#### ABOUT THIS TASK
Any picture in the listing is left out of the copy; all else is duplicated exactly.

#### RAW DATA

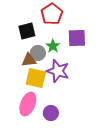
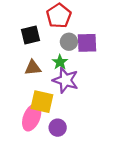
green star: (53, 46) -> (60, 62), moved
gray circle: (38, 53) -> (69, 42), moved
yellow square: (36, 78) -> (42, 102), moved

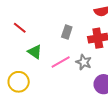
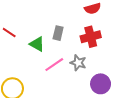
green triangle: (35, 52) -> (37, 44), moved

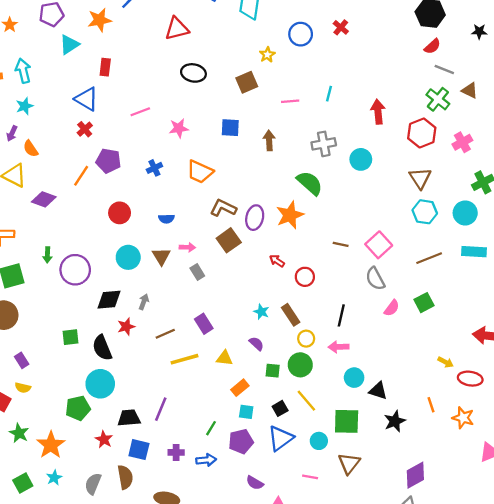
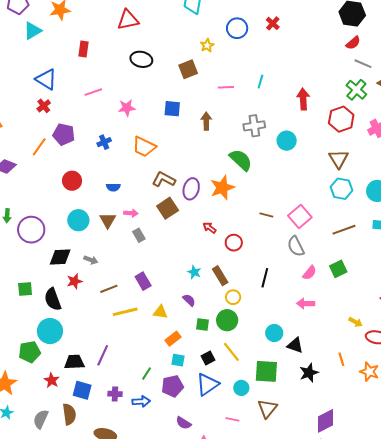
red rectangle: (105, 67) -> (83, 49), moved
gray arrow: (144, 302) -> (91, 260), turned 88
pink arrow: (339, 347) -> (306, 304), moved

#### EXERCISE RESPONSE
green star: (53, 46) -> (60, 62), moved
gray circle: (38, 53) -> (69, 42), moved
yellow square: (36, 78) -> (42, 102), moved

green triangle: (35, 52) -> (37, 44), moved

red rectangle: (105, 67) -> (83, 49), moved
gray arrow: (144, 302) -> (91, 260), turned 88
pink arrow: (339, 347) -> (306, 304), moved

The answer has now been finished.